> _AVAILABLE RECORDS_
....

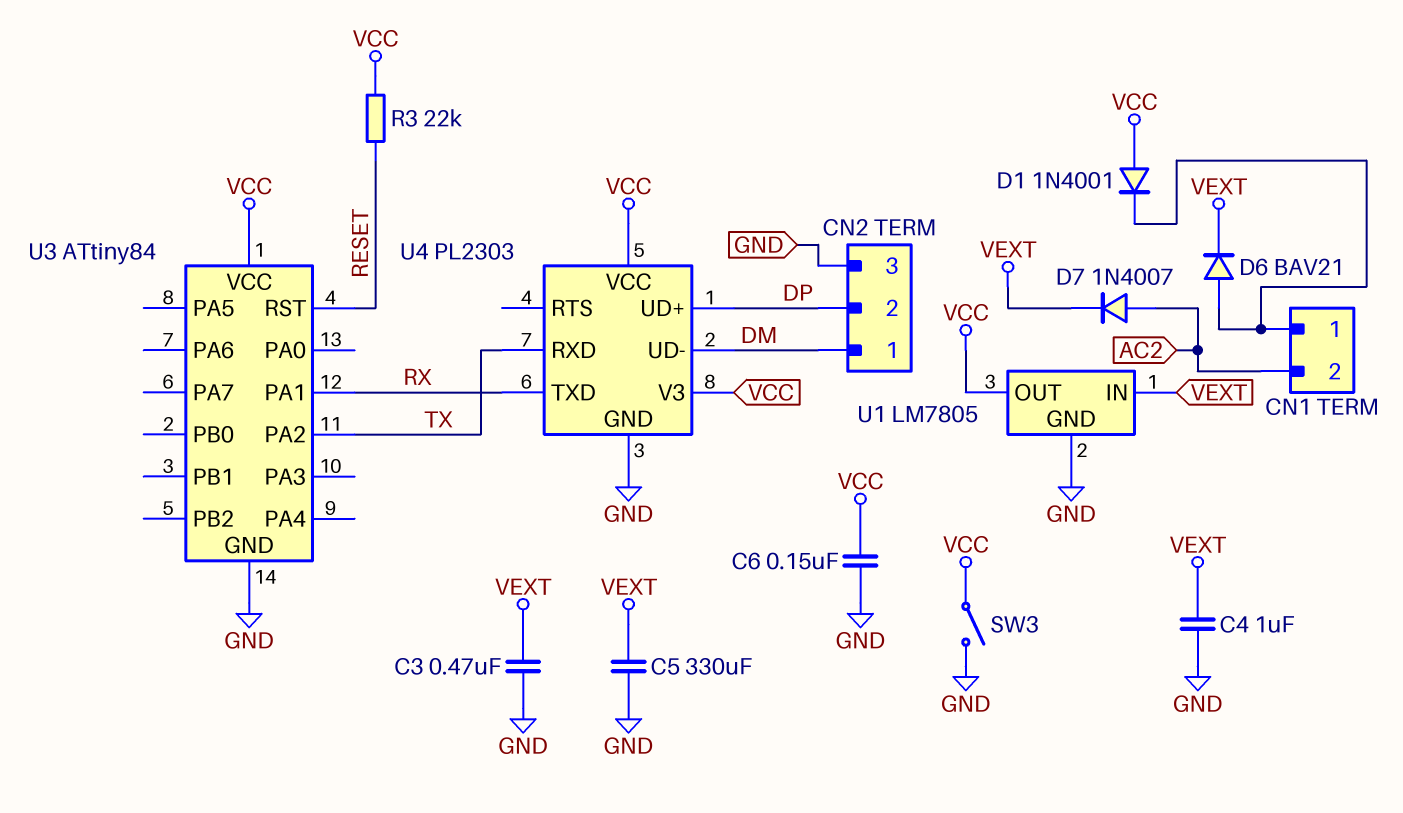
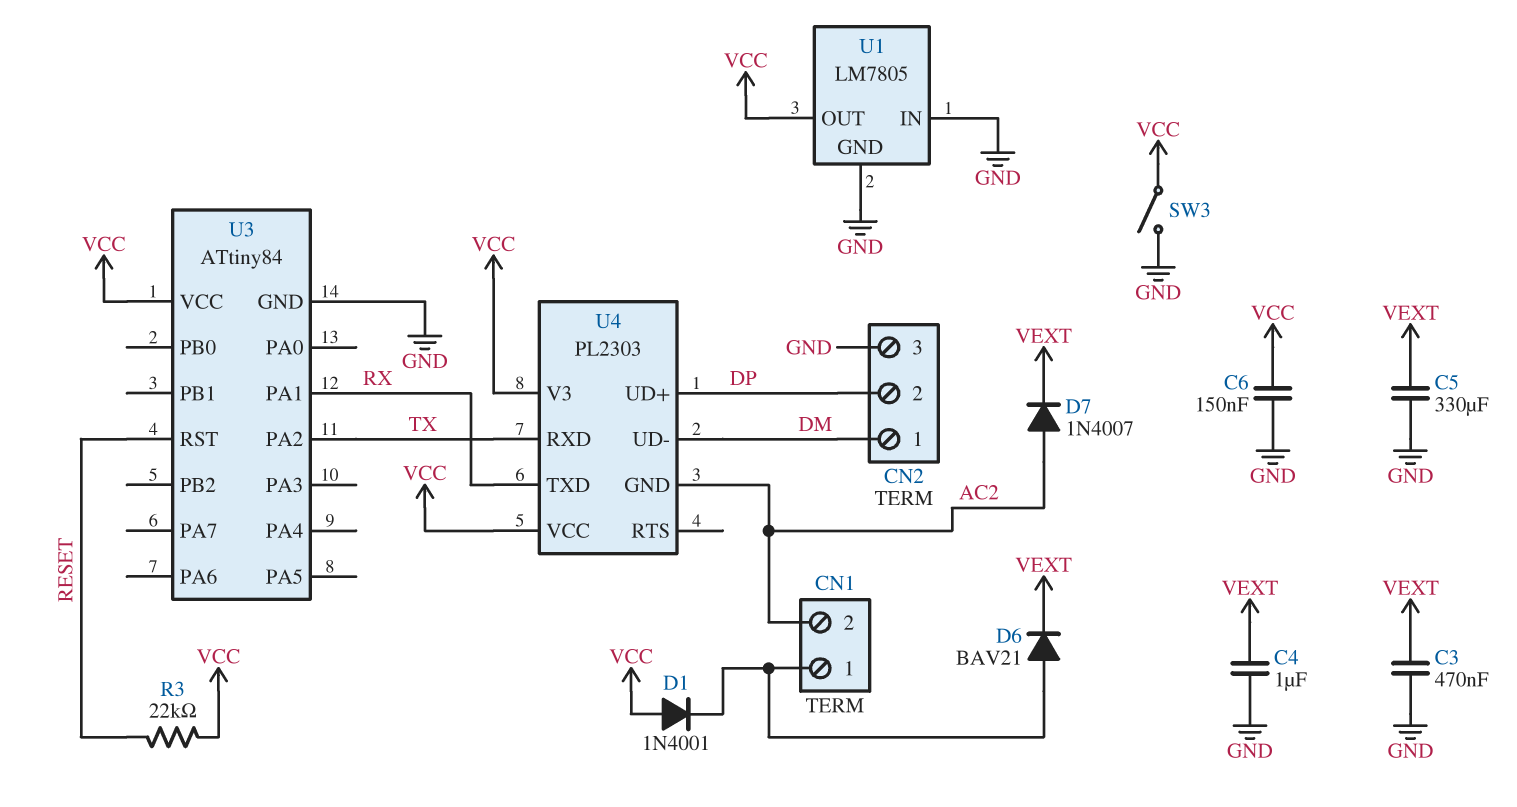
U1 pin IN: VEXT -> GND
U4 pin GND: GND -> AC2

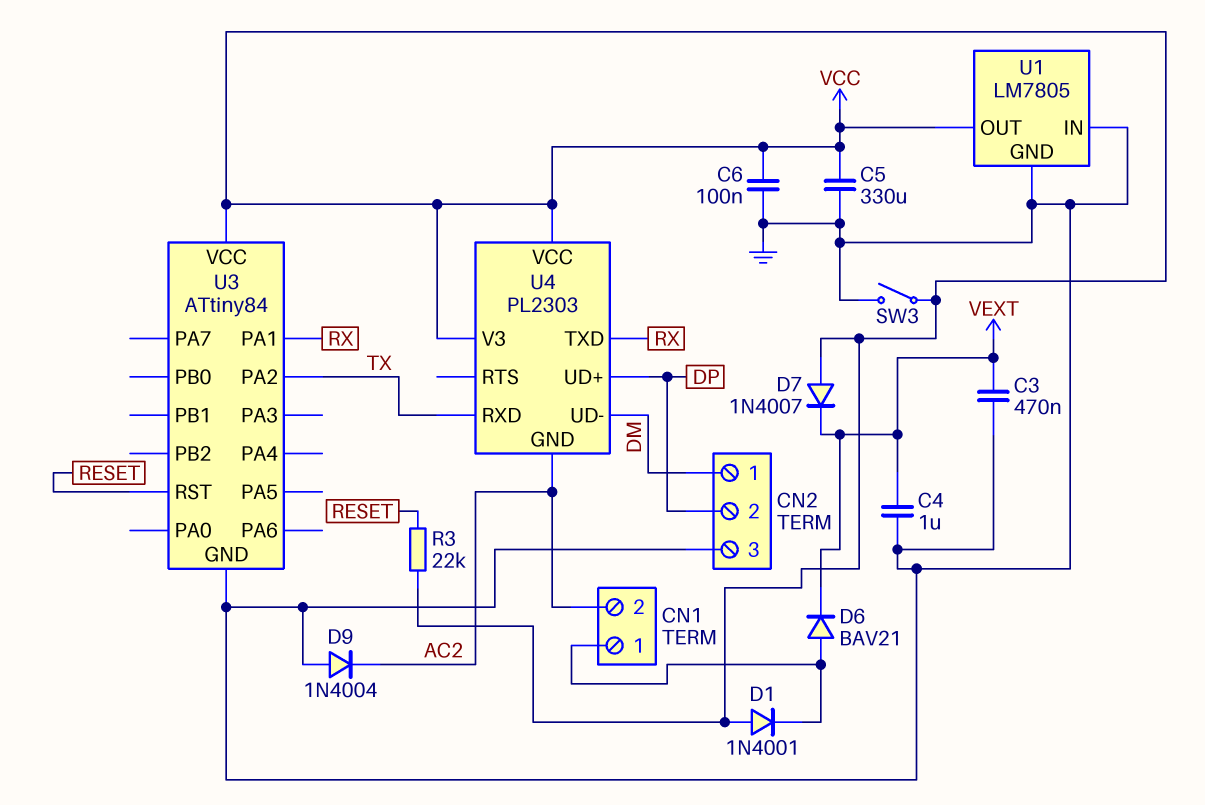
C5: 330uF (GND, VEXT) -> 330uF (GND, VCC)
C6: 150nF (GND, VCC) -> 100nF (GND, VCC)
D7: diode 1N4007 (A AC2, K VEXT) -> diode 1N4007 (A VCC, K VEXT)
D9: none -> diode 1N4004 (A GND, K AC2)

....

> _WORK ITEM_
Each record must be set down again without alteration, and no picture may be carried over.

> _ANSWER BOX_
U1 pin IN: VEXT -> GND
U4 pin GND: GND -> AC2

C5: 330uF (GND, VEXT) -> 330uF (GND, VCC)
C6: 150nF (GND, VCC) -> 100nF (GND, VCC)
D7: diode 1N4007 (A AC2, K VEXT) -> diode 1N4007 (A VCC, K VEXT)
D9: none -> diode 1N4004 (A GND, K AC2)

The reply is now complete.